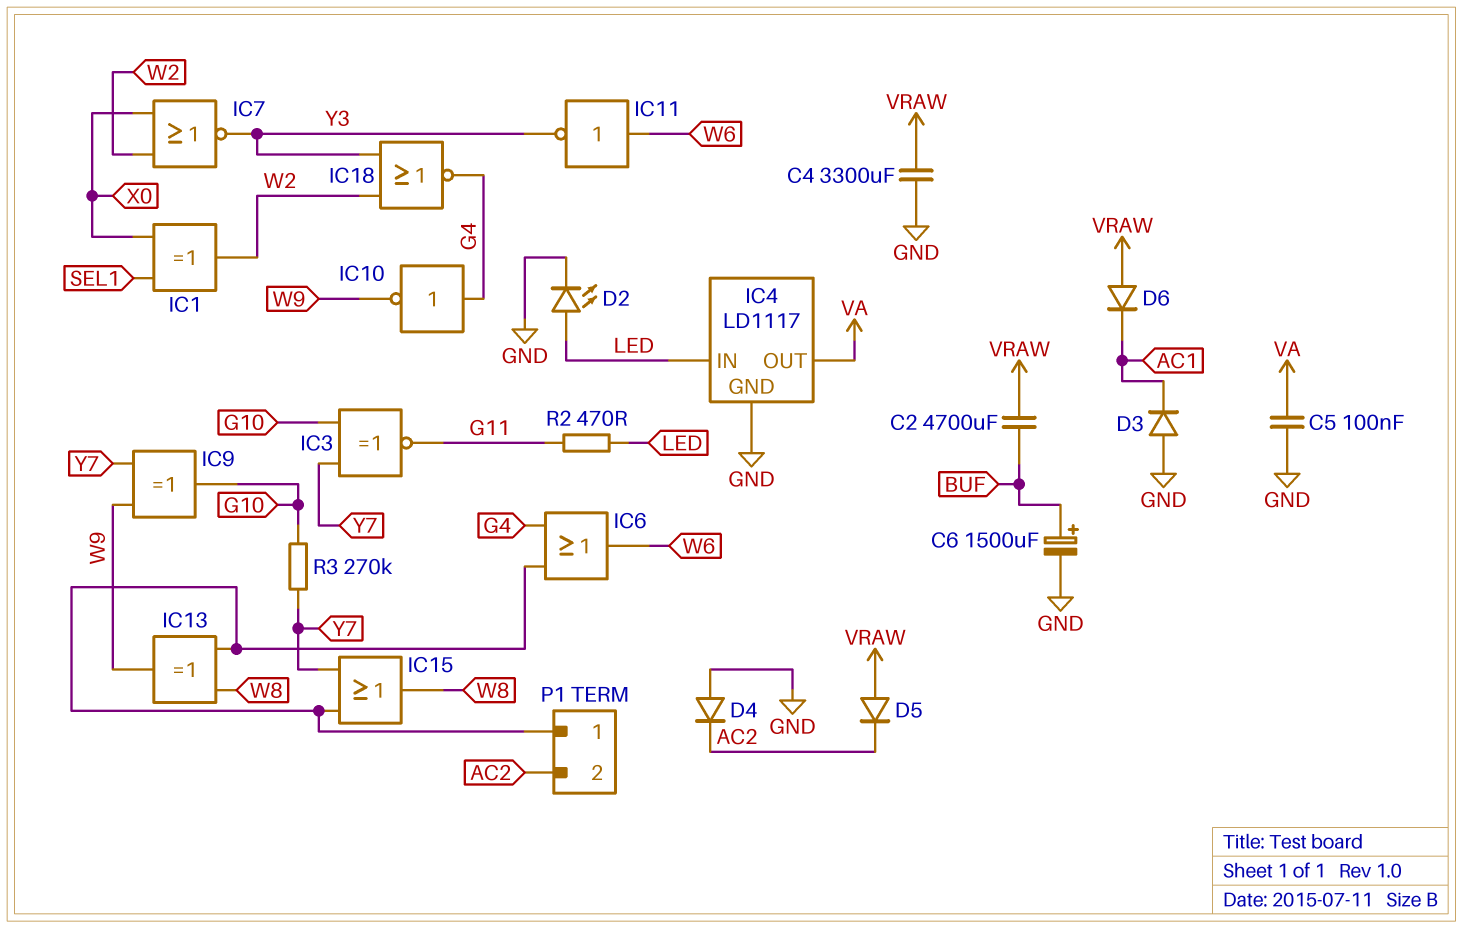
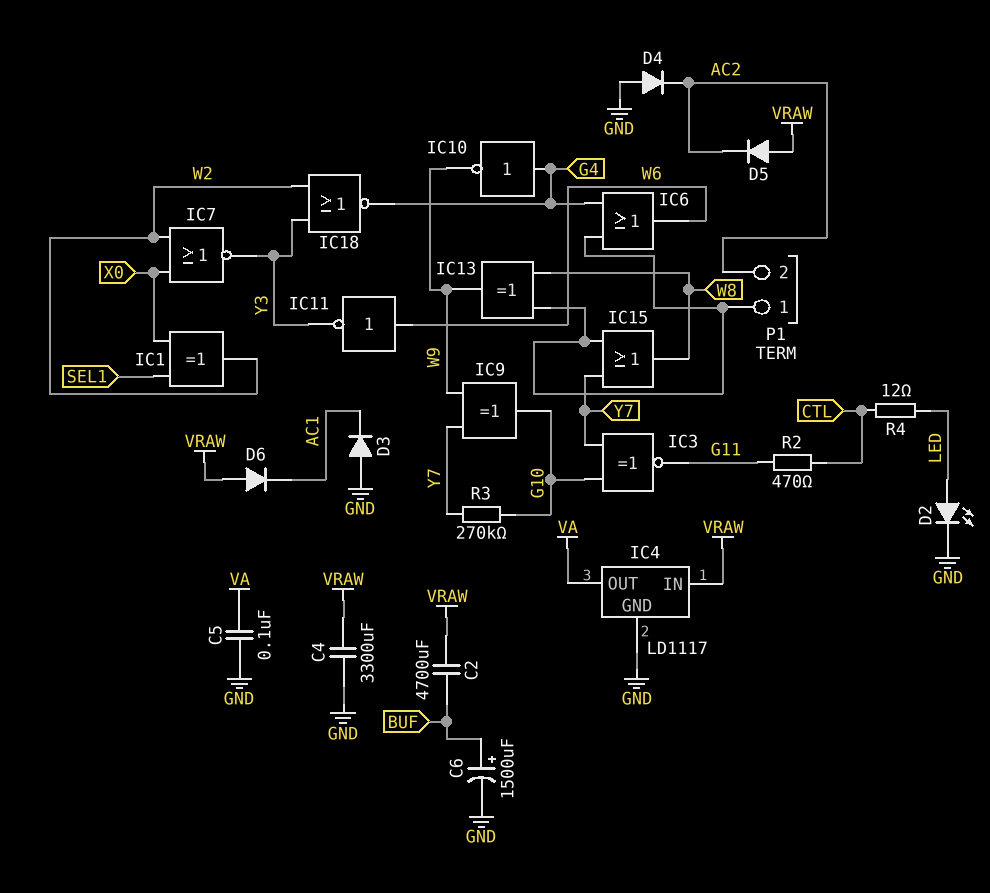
IC4 pin IN: LED -> VRAW
R2: 470 (G11, LED) -> 470 (CTL, G11)
R4: none -> 12 (CTL, LED)

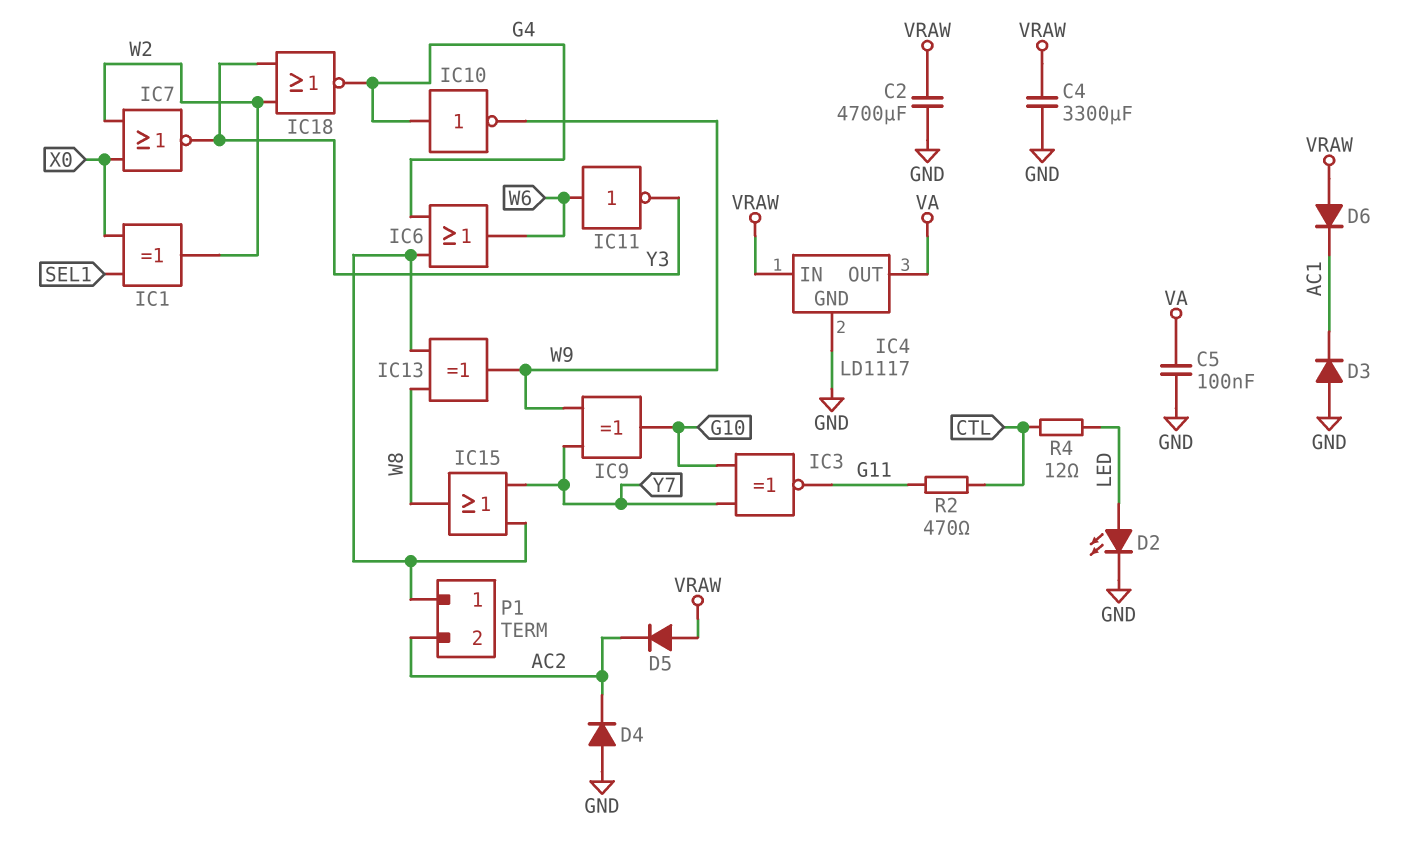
C2: 4700uF (BUF, VRAW) -> 4700uF (GND, VRAW)
C6: 1500uF (plus BUF, minus GND) -> none
R3: 270k (G10, Y7) -> none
___
### What is expected
Pictures stay out, and every line of the records is transcribed exactly.

### Answer space
IC4 pin IN: LED -> VRAW
R2: 470 (G11, LED) -> 470 (CTL, G11)
R4: none -> 12 (CTL, LED)

C2: 4700uF (BUF, VRAW) -> 4700uF (GND, VRAW)
C6: 1500uF (plus BUF, minus GND) -> none
R3: 270k (G10, Y7) -> none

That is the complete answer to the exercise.